Before and after difference data:
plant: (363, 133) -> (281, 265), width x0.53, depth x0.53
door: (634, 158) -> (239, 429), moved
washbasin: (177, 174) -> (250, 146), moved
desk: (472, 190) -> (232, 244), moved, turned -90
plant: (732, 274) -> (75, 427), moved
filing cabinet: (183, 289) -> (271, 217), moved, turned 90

---

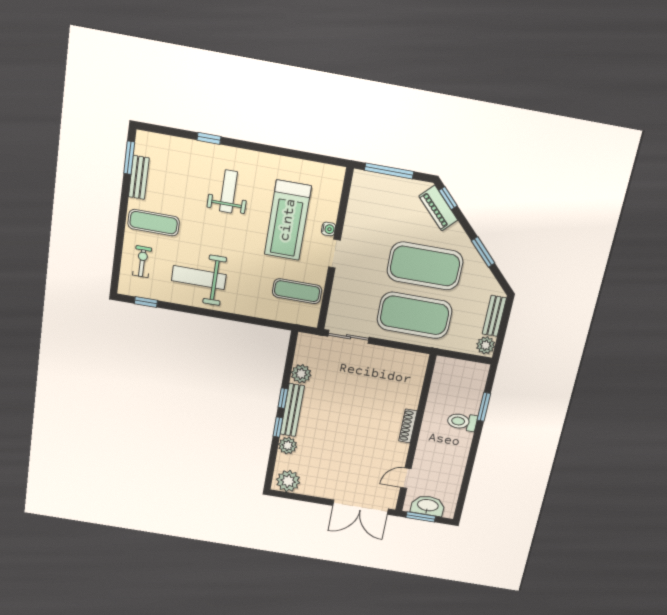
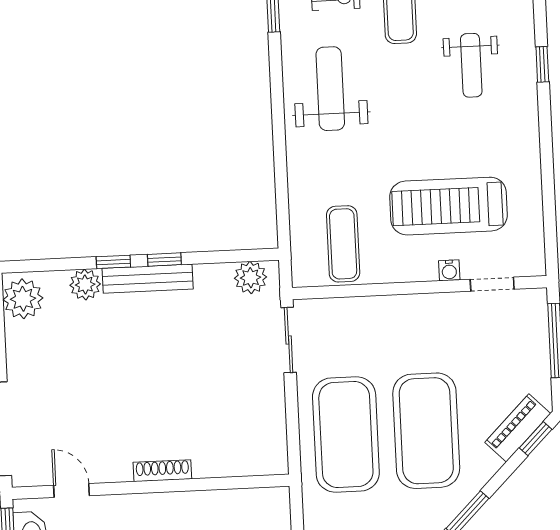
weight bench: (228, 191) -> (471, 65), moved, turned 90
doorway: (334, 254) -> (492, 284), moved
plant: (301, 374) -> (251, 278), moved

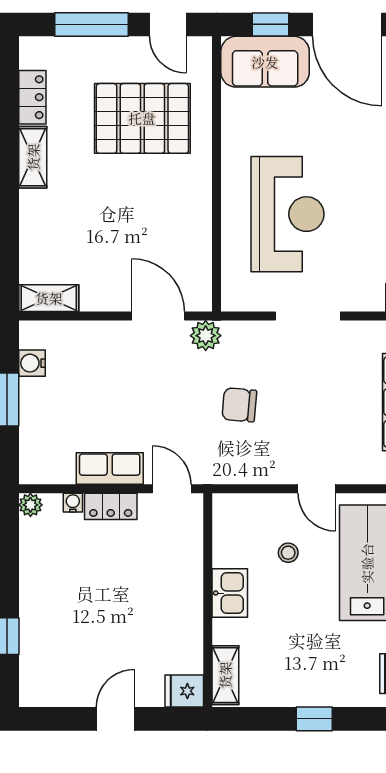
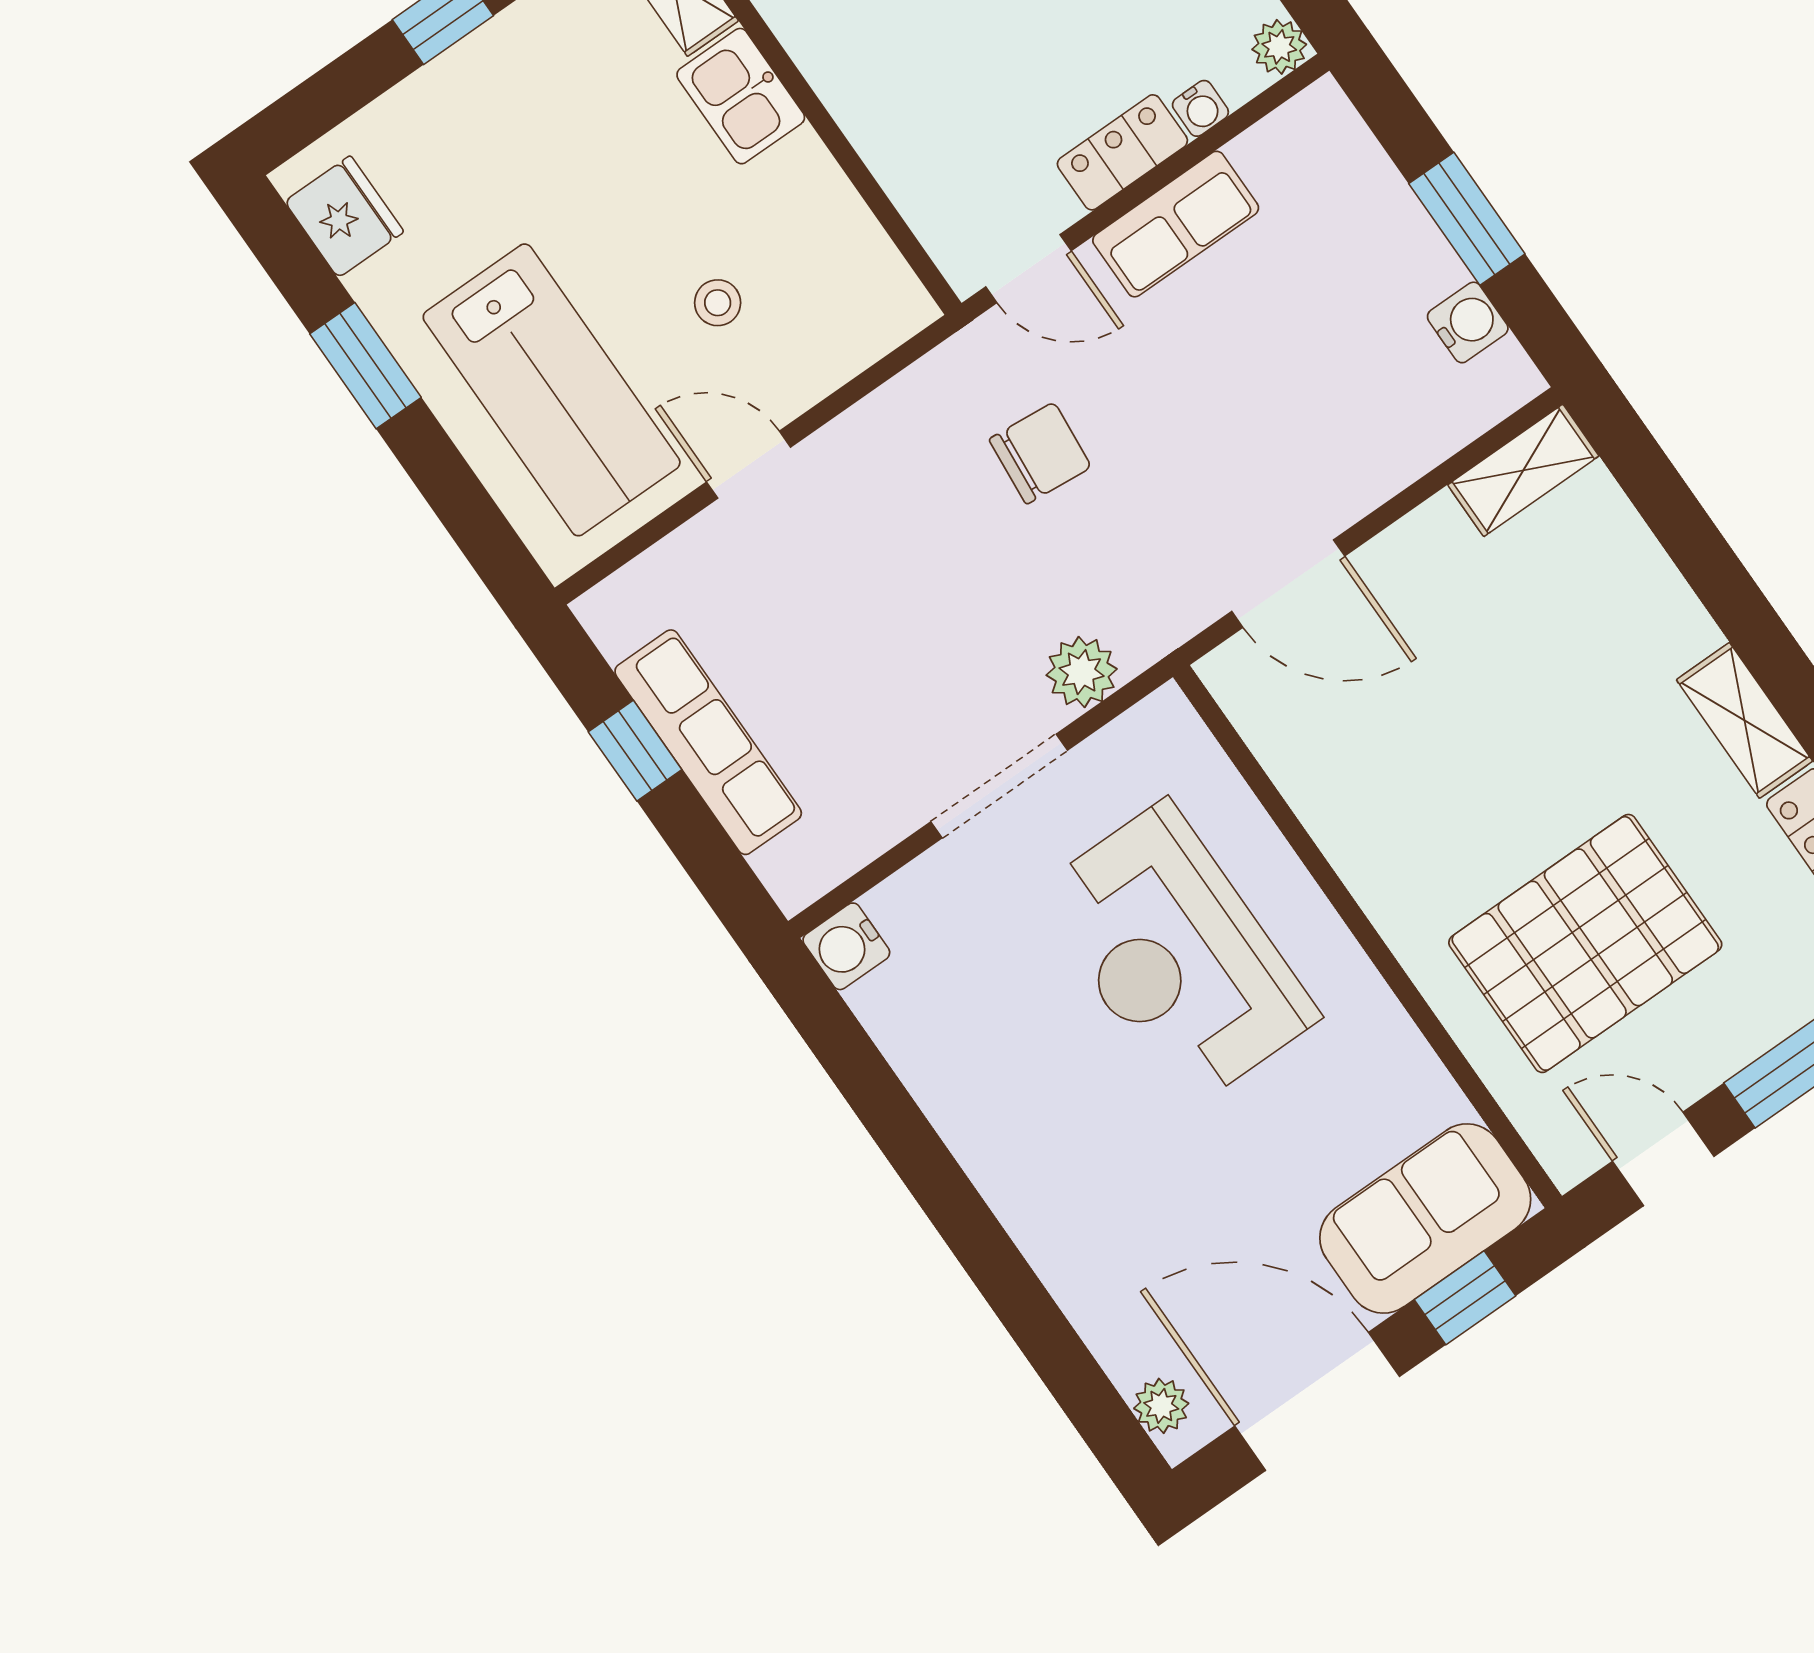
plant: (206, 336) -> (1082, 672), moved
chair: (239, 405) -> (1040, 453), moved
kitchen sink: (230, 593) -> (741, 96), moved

> _Task directions_
Could you find each line in the entries that contains the string "plant" and copy it?

> _Written response_
plant: (363, 133) -> (281, 265), width x0.53, depth x0.53
plant: (732, 274) -> (75, 427), moved
plant: (301, 374) -> (251, 278), moved
plant: (206, 336) -> (1082, 672), moved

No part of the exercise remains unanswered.